== YOUR INSTRUCTIONS ==
Copy each of the records below word for word, keeping every line the same.

== DATASET ROWS ==
┄┄┄┄┄┄┄┄┄┄
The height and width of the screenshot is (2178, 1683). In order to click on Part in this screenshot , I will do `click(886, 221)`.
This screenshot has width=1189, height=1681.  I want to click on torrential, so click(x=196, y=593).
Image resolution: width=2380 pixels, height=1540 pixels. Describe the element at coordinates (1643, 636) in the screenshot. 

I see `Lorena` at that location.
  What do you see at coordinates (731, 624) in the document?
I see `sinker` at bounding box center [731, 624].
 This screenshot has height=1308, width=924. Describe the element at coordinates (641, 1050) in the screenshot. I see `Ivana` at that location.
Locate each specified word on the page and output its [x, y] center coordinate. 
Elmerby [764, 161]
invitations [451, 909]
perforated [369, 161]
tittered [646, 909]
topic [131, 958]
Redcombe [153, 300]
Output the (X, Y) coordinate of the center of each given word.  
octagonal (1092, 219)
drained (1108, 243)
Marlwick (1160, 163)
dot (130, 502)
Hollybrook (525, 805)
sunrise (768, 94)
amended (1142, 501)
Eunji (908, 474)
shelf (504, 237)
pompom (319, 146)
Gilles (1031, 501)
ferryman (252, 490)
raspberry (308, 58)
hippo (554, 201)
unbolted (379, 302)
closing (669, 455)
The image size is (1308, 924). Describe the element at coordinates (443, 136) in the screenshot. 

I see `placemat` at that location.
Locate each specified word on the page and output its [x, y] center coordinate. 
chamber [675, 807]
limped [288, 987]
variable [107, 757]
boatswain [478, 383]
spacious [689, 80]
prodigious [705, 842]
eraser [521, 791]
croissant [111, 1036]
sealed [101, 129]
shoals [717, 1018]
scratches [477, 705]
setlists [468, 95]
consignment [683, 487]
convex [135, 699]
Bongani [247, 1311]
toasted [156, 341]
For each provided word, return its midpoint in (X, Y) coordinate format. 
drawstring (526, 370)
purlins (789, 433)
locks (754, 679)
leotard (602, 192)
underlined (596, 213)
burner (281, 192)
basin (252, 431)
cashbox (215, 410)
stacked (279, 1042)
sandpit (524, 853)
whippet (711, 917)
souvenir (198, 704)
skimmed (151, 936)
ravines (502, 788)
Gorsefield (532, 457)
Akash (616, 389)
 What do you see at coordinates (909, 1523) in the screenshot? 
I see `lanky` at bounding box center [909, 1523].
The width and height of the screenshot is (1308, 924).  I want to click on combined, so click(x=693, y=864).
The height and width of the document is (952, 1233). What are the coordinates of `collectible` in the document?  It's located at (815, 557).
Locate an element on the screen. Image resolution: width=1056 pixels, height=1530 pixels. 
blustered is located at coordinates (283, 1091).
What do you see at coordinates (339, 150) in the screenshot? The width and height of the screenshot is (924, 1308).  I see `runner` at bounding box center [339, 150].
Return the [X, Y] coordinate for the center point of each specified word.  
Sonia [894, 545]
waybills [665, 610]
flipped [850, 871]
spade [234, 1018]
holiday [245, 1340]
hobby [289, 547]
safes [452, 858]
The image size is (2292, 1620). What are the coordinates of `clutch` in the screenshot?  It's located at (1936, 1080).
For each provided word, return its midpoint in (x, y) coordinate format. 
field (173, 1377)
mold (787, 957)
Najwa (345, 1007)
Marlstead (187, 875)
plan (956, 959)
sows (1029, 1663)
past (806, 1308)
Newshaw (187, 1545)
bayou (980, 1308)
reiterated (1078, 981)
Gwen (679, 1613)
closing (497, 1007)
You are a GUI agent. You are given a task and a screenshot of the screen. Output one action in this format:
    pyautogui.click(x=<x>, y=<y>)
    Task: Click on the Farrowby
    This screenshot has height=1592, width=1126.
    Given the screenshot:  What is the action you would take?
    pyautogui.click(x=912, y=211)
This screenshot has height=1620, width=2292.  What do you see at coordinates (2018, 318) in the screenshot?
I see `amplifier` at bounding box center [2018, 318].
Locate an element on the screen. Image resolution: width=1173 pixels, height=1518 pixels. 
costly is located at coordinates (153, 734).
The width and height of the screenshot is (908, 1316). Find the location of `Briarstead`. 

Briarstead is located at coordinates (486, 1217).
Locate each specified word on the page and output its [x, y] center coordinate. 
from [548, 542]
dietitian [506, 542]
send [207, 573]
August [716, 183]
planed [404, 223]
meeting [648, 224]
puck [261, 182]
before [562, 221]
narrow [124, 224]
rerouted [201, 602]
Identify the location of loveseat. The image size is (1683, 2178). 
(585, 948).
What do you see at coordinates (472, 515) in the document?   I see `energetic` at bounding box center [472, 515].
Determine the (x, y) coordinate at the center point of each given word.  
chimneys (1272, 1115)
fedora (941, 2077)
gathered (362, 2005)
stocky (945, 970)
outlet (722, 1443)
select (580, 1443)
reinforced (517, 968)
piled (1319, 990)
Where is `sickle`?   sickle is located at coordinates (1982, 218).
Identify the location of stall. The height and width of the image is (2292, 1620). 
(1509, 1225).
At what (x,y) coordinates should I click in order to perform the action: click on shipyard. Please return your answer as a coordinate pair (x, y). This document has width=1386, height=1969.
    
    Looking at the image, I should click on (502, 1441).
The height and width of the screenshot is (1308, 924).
┄┄┄┄┄┄┄┄┄┄
== PROBLEM SOLUTION ==
The height and width of the screenshot is (2178, 1683). In order to click on Part in this screenshot , I will do `click(886, 221)`.
This screenshot has width=1189, height=1681.  I want to click on torrential, so click(x=196, y=593).
Image resolution: width=2380 pixels, height=1540 pixels. Describe the element at coordinates (1643, 636) in the screenshot. 

I see `Lorena` at that location.
  What do you see at coordinates (731, 624) in the document?
I see `sinker` at bounding box center [731, 624].
 This screenshot has height=1308, width=924. Describe the element at coordinates (641, 1050) in the screenshot. I see `Ivana` at that location.
Locate each specified word on the page and output its [x, y] center coordinate. 
Elmerby [764, 161]
invitations [451, 909]
perforated [369, 161]
tittered [646, 909]
topic [131, 958]
Redcombe [153, 300]
Output the (X, Y) coordinate of the center of each given word.  
octagonal (1092, 219)
drained (1108, 243)
Marlwick (1160, 163)
dot (130, 502)
Hollybrook (525, 805)
sunrise (768, 94)
amended (1142, 501)
Eunji (908, 474)
shelf (504, 237)
pompom (319, 146)
Gilles (1031, 501)
ferryman (252, 490)
raspberry (308, 58)
hippo (554, 201)
unbolted (379, 302)
closing (669, 455)
The image size is (1308, 924). Describe the element at coordinates (443, 136) in the screenshot. 

I see `placemat` at that location.
Locate each specified word on the page and output its [x, y] center coordinate. 
chamber [675, 807]
limped [288, 987]
variable [107, 757]
boatswain [478, 383]
spacious [689, 80]
prodigious [705, 842]
eraser [521, 791]
croissant [111, 1036]
sealed [101, 129]
shoals [717, 1018]
scratches [477, 705]
setlists [468, 95]
consignment [683, 487]
convex [135, 699]
Bongani [247, 1311]
toasted [156, 341]
For each provided word, return its midpoint in (X, Y) coordinate format. 
drawstring (526, 370)
purlins (789, 433)
locks (754, 679)
leotard (602, 192)
underlined (596, 213)
burner (281, 192)
basin (252, 431)
cashbox (215, 410)
stacked (279, 1042)
sandpit (524, 853)
whippet (711, 917)
souvenir (198, 704)
skimmed (151, 936)
ravines (502, 788)
Gorsefield (532, 457)
Akash (616, 389)
 What do you see at coordinates (909, 1523) in the screenshot? 
I see `lanky` at bounding box center [909, 1523].
The width and height of the screenshot is (1308, 924).  I want to click on combined, so click(x=693, y=864).
The height and width of the document is (952, 1233). What are the coordinates of `collectible` in the document?  It's located at (815, 557).
Locate an element on the screen. Image resolution: width=1056 pixels, height=1530 pixels. 
blustered is located at coordinates (283, 1091).
What do you see at coordinates (339, 150) in the screenshot? The width and height of the screenshot is (924, 1308).  I see `runner` at bounding box center [339, 150].
Return the [X, Y] coordinate for the center point of each specified word.  
Sonia [894, 545]
waybills [665, 610]
flipped [850, 871]
spade [234, 1018]
holiday [245, 1340]
hobby [289, 547]
safes [452, 858]
The image size is (2292, 1620). What are the coordinates of `clutch` in the screenshot?  It's located at (1936, 1080).
For each provided word, return its midpoint in (x, y) coordinate format. 
field (173, 1377)
mold (787, 957)
Najwa (345, 1007)
Marlstead (187, 875)
plan (956, 959)
sows (1029, 1663)
past (806, 1308)
Newshaw (187, 1545)
bayou (980, 1308)
reiterated (1078, 981)
Gwen (679, 1613)
closing (497, 1007)
You are a GUI agent. You are given a task and a screenshot of the screen. Output one action in this format:
    pyautogui.click(x=<x>, y=<y>)
    Task: Click on the Farrowby
    This screenshot has height=1592, width=1126.
    Given the screenshot:  What is the action you would take?
    pyautogui.click(x=912, y=211)
This screenshot has height=1620, width=2292.  What do you see at coordinates (2018, 318) in the screenshot?
I see `amplifier` at bounding box center [2018, 318].
Locate an element on the screen. Image resolution: width=1173 pixels, height=1518 pixels. 
costly is located at coordinates (153, 734).
The width and height of the screenshot is (908, 1316). Find the location of `Briarstead`. 

Briarstead is located at coordinates (486, 1217).
Locate each specified word on the page and output its [x, y] center coordinate. 
from [548, 542]
dietitian [506, 542]
send [207, 573]
August [716, 183]
planed [404, 223]
meeting [648, 224]
puck [261, 182]
before [562, 221]
narrow [124, 224]
rerouted [201, 602]
Identify the location of loveseat. The image size is (1683, 2178). 
(585, 948).
What do you see at coordinates (472, 515) in the document?   I see `energetic` at bounding box center [472, 515].
Determine the (x, y) coordinate at the center point of each given word.  
chimneys (1272, 1115)
fedora (941, 2077)
gathered (362, 2005)
stocky (945, 970)
outlet (722, 1443)
select (580, 1443)
reinforced (517, 968)
piled (1319, 990)
Where is `sickle`?   sickle is located at coordinates (1982, 218).
Identify the location of stall. The height and width of the image is (2292, 1620). 
(1509, 1225).
At what (x,y) coordinates should I click in order to perform the action: click on shipyard. Please return your answer as a coordinate pair (x, y). This document has width=1386, height=1969.
    
    Looking at the image, I should click on (502, 1441).
The height and width of the screenshot is (1308, 924).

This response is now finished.